■ **SUPPLIED INFORMATION**:
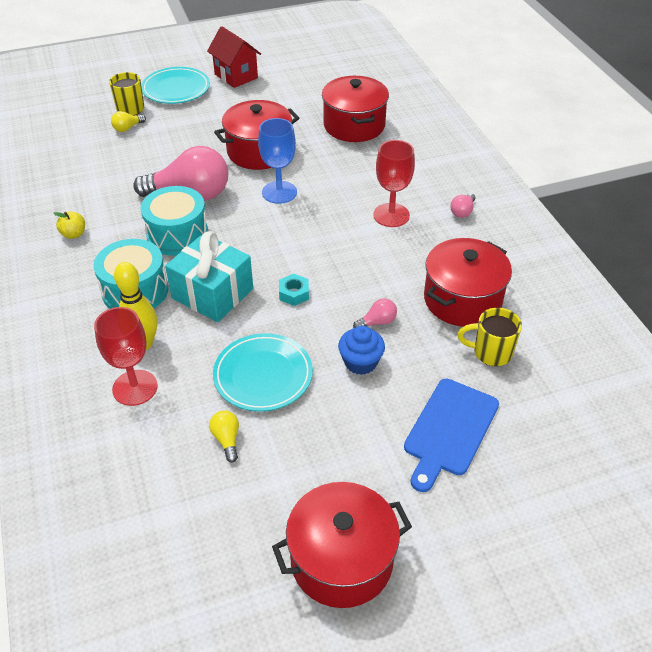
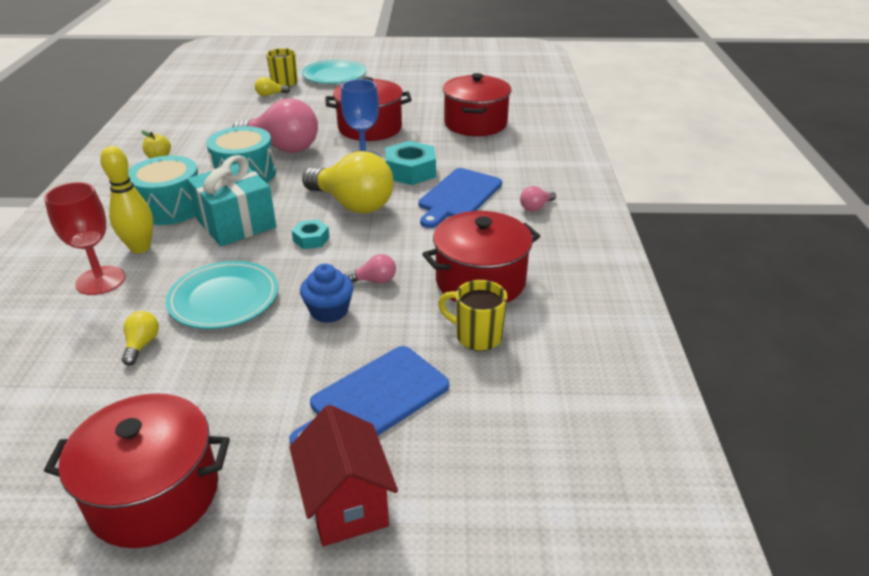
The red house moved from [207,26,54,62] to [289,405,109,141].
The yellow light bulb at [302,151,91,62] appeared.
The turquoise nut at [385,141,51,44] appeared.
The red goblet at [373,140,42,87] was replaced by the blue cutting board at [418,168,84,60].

■ **EXERCISE GOAL**: Return the listing above verbatim and exclude every picture.

■ **TASK ANSWER**:
The red house moved from [207,26,54,62] to [289,405,109,141].
The yellow light bulb at [302,151,91,62] appeared.
The turquoise nut at [385,141,51,44] appeared.
The red goblet at [373,140,42,87] was replaced by the blue cutting board at [418,168,84,60].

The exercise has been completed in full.